Spatial object tracking data:
--------------------------------------------------
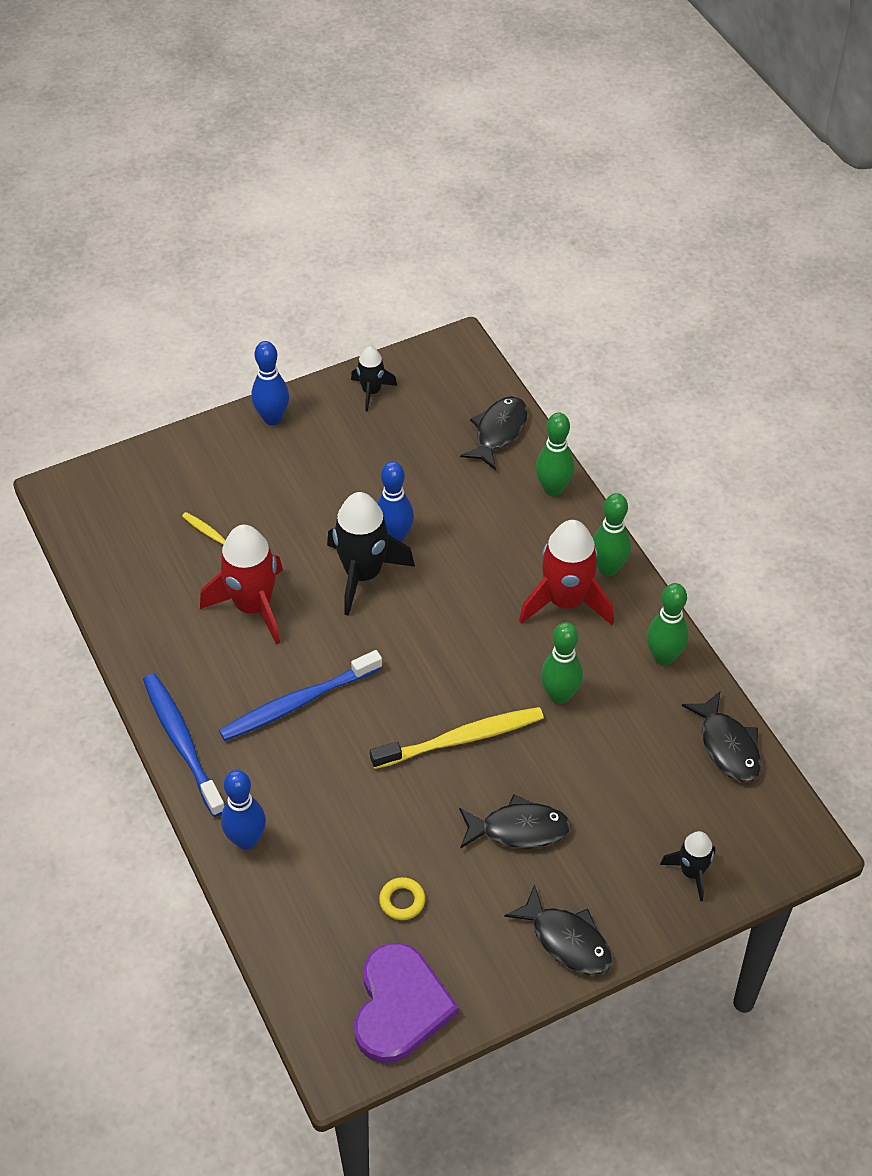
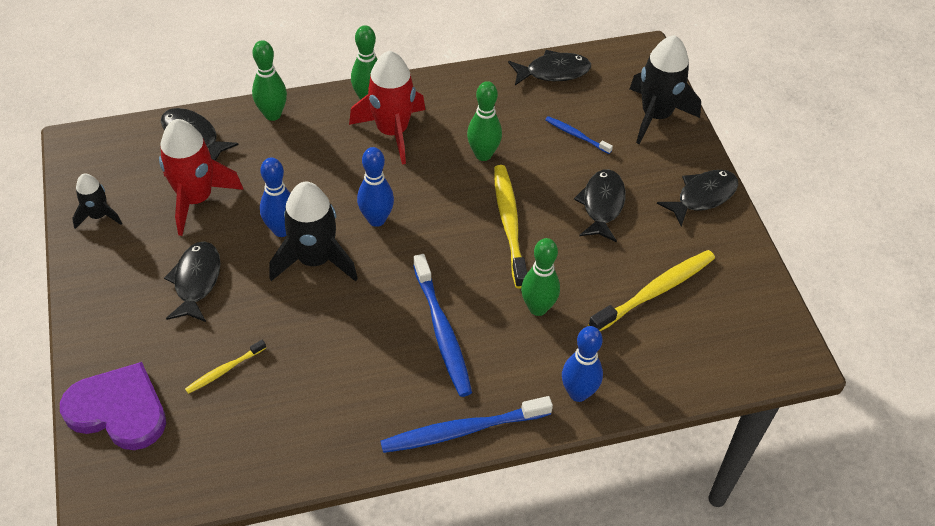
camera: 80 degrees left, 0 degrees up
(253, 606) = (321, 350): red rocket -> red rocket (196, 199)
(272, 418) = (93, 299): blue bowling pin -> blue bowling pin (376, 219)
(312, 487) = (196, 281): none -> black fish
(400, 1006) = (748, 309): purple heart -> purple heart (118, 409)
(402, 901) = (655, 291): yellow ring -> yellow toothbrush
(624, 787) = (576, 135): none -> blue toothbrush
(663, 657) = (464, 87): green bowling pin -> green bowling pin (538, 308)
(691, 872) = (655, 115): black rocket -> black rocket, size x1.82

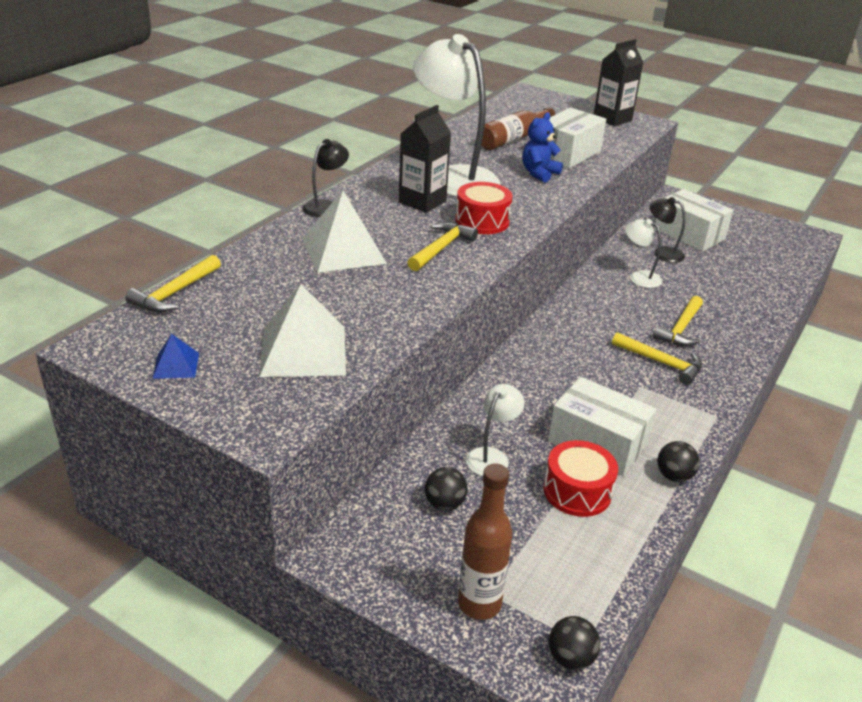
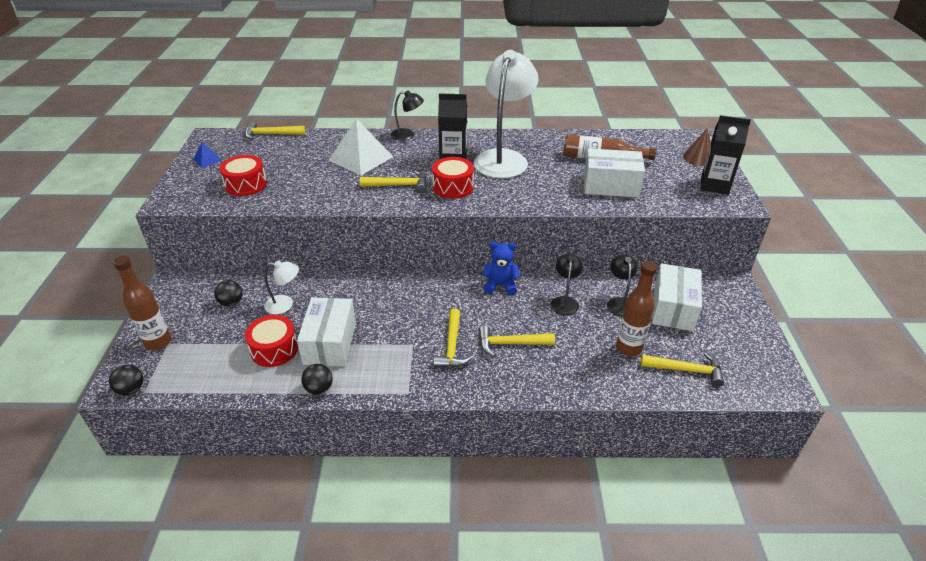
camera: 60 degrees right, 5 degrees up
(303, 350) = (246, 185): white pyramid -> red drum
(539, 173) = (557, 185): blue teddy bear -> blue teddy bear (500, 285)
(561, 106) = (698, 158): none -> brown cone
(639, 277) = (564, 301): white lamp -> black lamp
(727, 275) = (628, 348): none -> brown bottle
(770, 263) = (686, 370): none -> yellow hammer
--------------------------------------------------
Exercise goal: Reproduce exactly and only the lines from the line that contains "(402, 901) = (655, 291): yellow" to the end of the data above, both ends included. No pictures go in the copy.

Your solution:
(402, 901) = (655, 291): yellow ring -> yellow toothbrush
(624, 787) = (576, 135): none -> blue toothbrush
(663, 657) = (464, 87): green bowling pin -> green bowling pin (538, 308)
(691, 872) = (655, 115): black rocket -> black rocket, size x1.82

camera: 60 degrees right, 5 degrees up
(303, 350) = (246, 185): white pyramid -> red drum
(539, 173) = (557, 185): blue teddy bear -> blue teddy bear (500, 285)
(561, 106) = (698, 158): none -> brown cone
(639, 277) = (564, 301): white lamp -> black lamp
(727, 275) = (628, 348): none -> brown bottle
(770, 263) = (686, 370): none -> yellow hammer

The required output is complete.